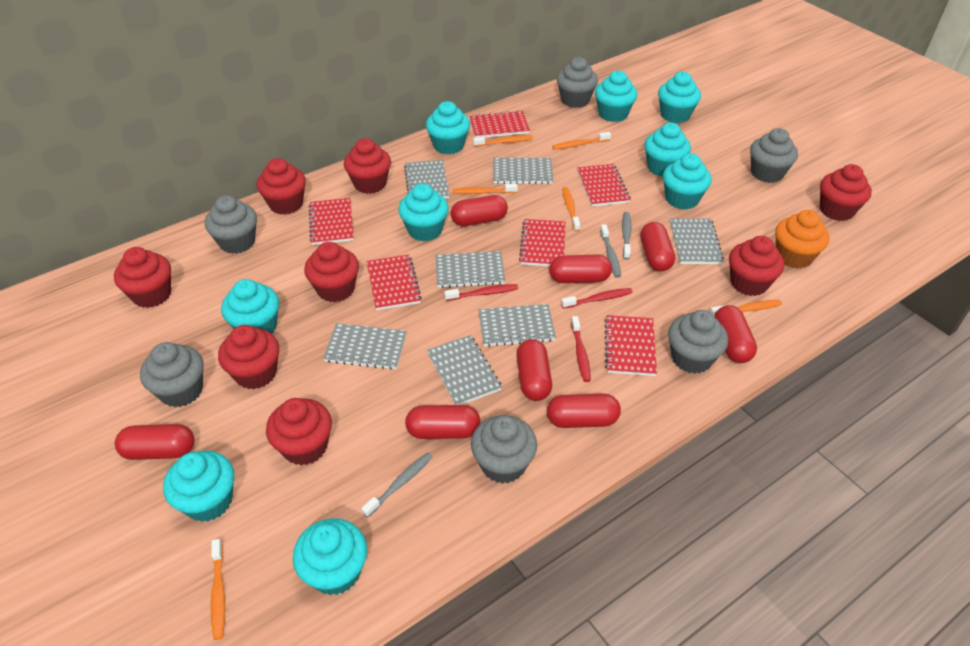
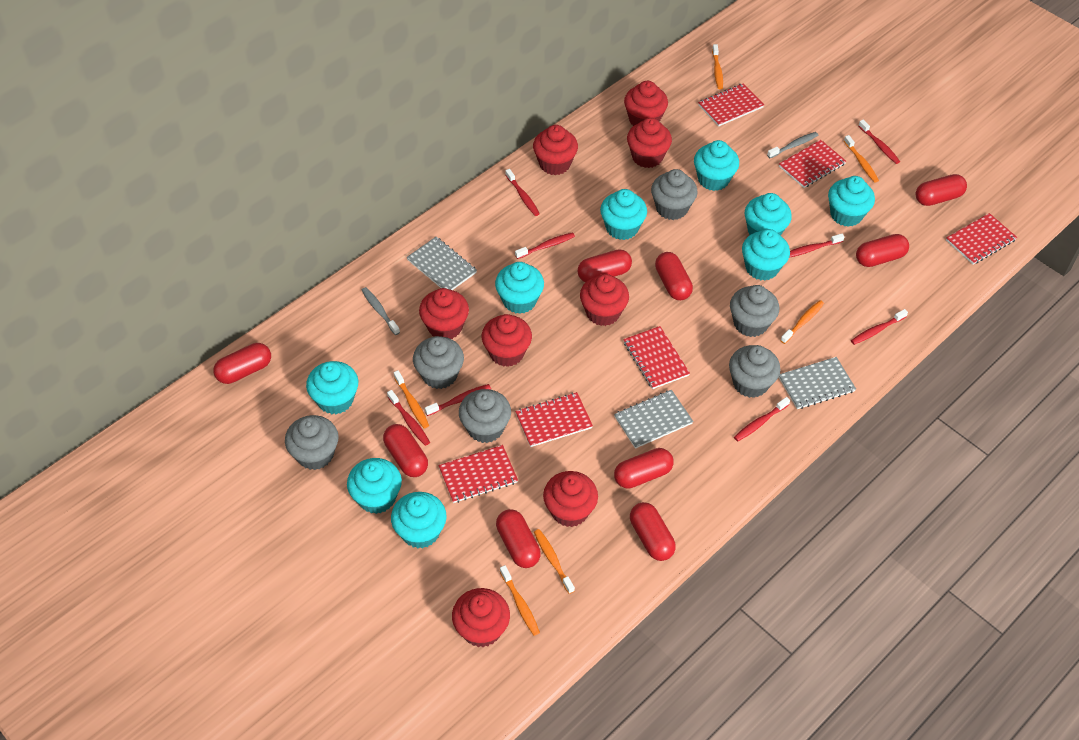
grey notebook: 7 -> 3
grey toothbrush: 3 -> 2
orange cupcake: 1 -> 0
red capsule: 8 -> 9
red toothbrush: 3 -> 8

— Task prompt —
Your answer should be a single number: the count of lines in these records that hold the string "toothbrush".

— Task output —
2